**ASSIGNMENT**
Would you repeat word for word the lines of the listing that follows, from the one with "(513, 262) = (361, 224): blue" up to and including the one with "(280, 358) = (307, 182): purple", and leave out the images?

**DATA PROVIDED**
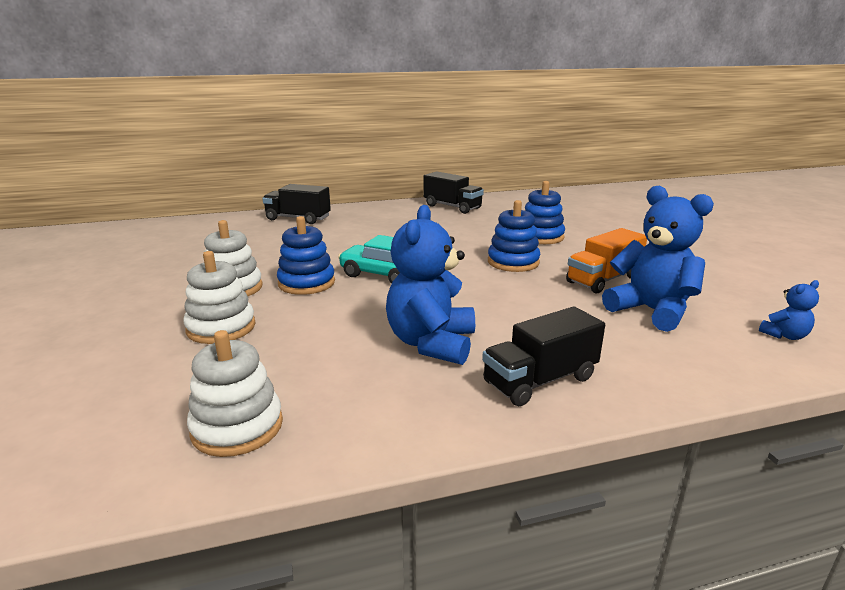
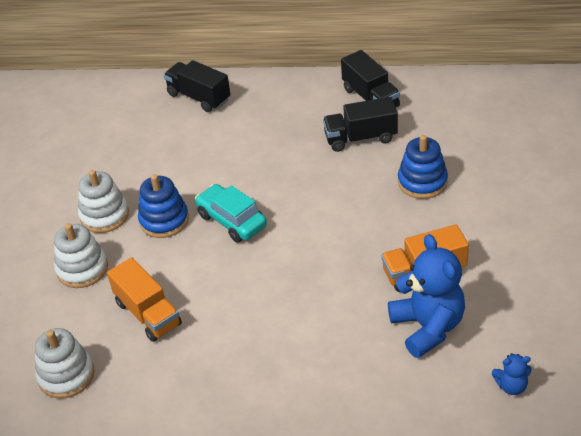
camera: 25 degrees right, 20 degrees up
(329, 349) = (148, 314): none -> orange truck
(431, 343) = (223, 325): blue teddy bear -> none
(513, 262) = (361, 224): blue stacking toy -> none
(540, 380) = (275, 384): black truck -> black truck (360, 138)

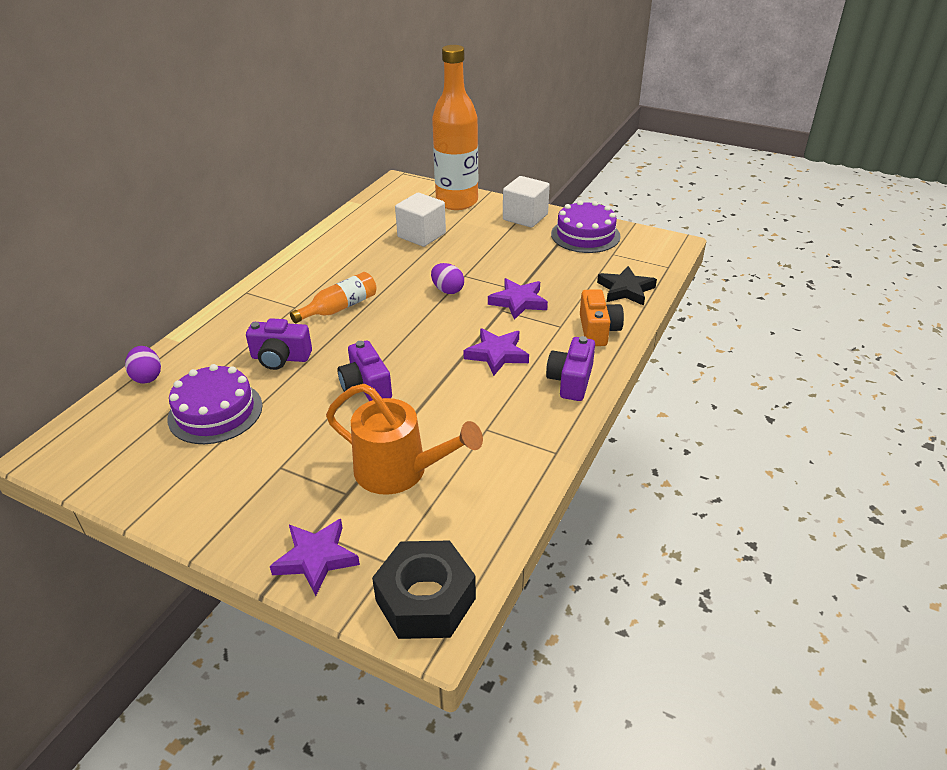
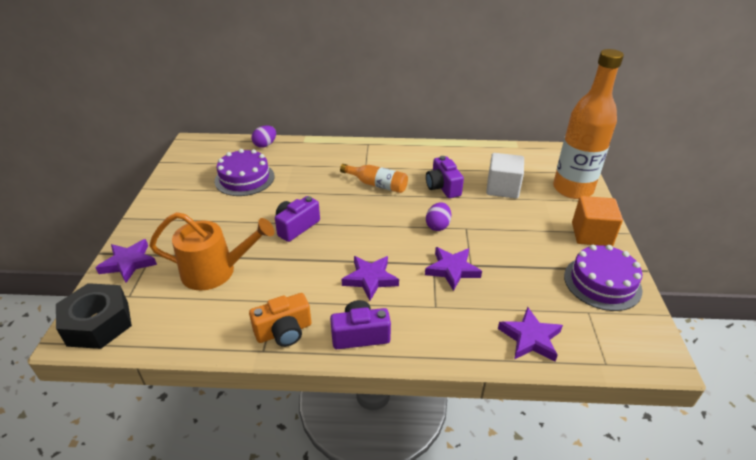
camera: 65 degrees right, 0 degrees up
(280, 358) = (307, 182): purple camera -> purple camera (443, 187)
(399, 471) = (215, 271): orange watering can -> orange watering can turned 90 degrees counterclockwise
(525, 217) = (591, 234): white cube -> orange cube
(598, 330) = (446, 334): orange camera -> orange camera (284, 331)
(625, 290) = (530, 338): black star -> purple star

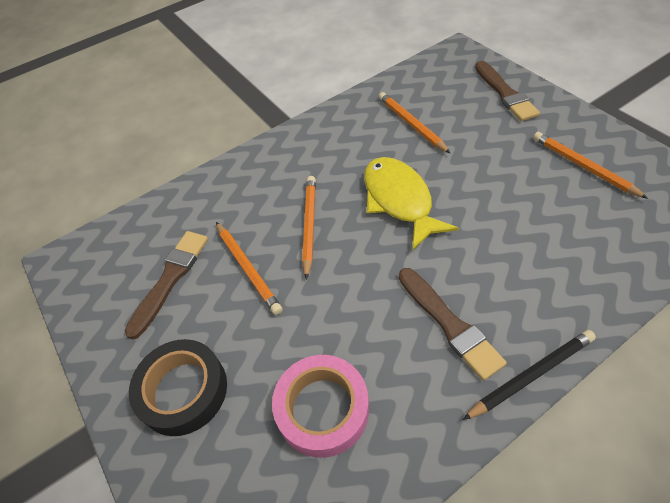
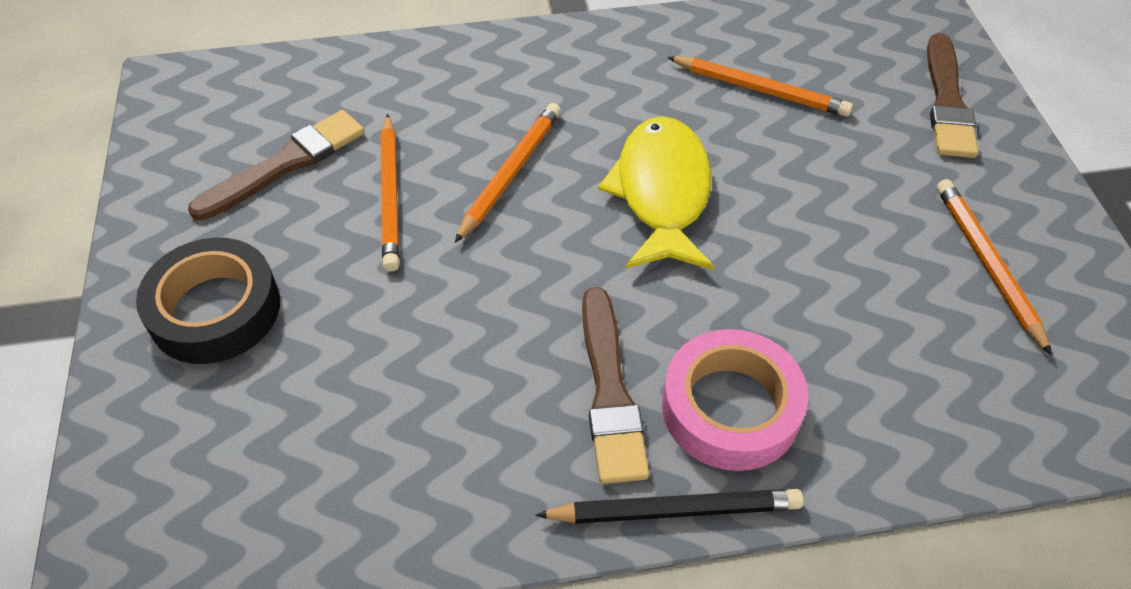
camera: 20 degrees right, 0 degrees up
(322, 408) = (368, 414): pink tape -> pink tape (730, 408)
(411, 124) = (760, 90): orange pencil -> orange pencil turned 120 degrees clockwise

**SOLUTION**
(513, 262) = (361, 224): blue stacking toy -> none
(540, 380) = (275, 384): black truck -> black truck (360, 138)

camera: 65 degrees right, 0 degrees up
(280, 358) = (307, 182): purple camera -> purple camera (443, 187)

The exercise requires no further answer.